▶ [Required action]: In the records below, find the line holding "grey tape [335,216,380,262] -> none" and the line holding "grey button [416,144,453,174]". Set down both, with every line between them, exactly.

▶ [Information provided]:
================
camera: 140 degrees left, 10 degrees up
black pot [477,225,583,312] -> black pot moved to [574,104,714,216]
================
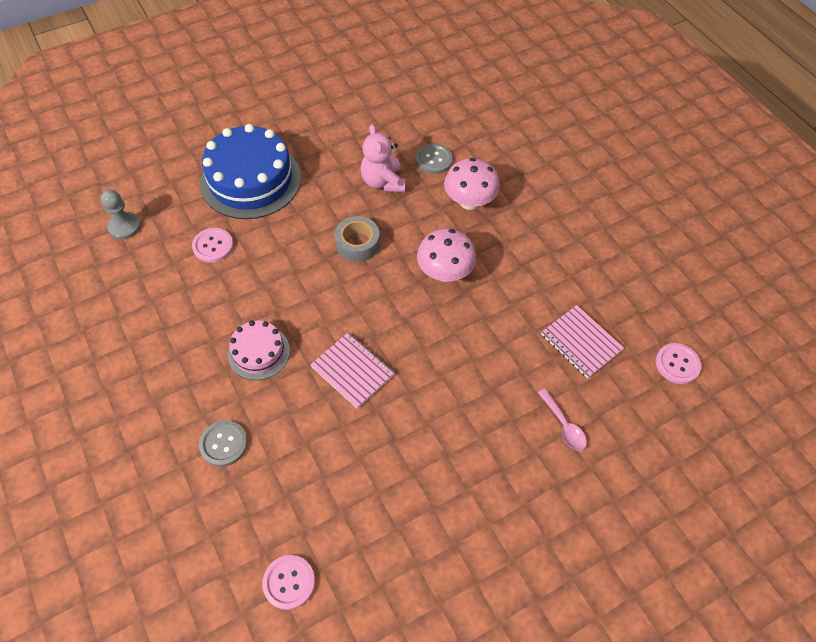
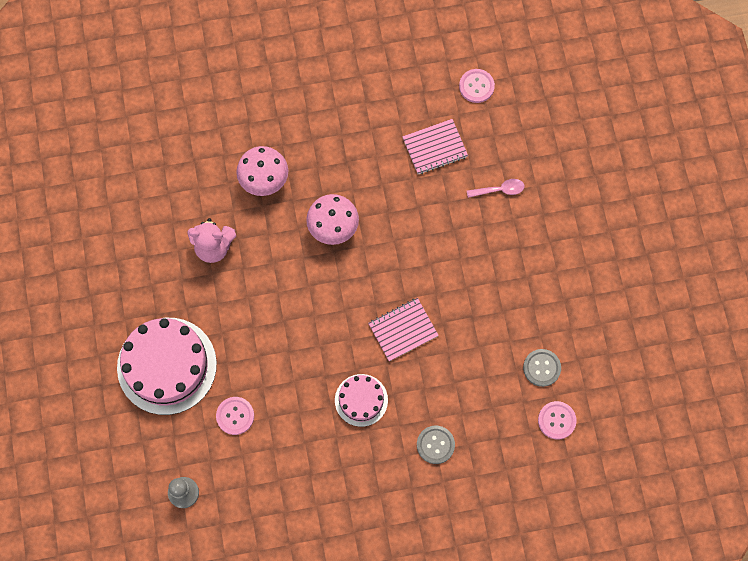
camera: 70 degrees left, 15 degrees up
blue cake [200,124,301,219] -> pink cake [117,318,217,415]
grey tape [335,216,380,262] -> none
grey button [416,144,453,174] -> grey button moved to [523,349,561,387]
================
▶ [Reply]:
grey tape [335,216,380,262] -> none
grey button [416,144,453,174] -> grey button moved to [523,349,561,387]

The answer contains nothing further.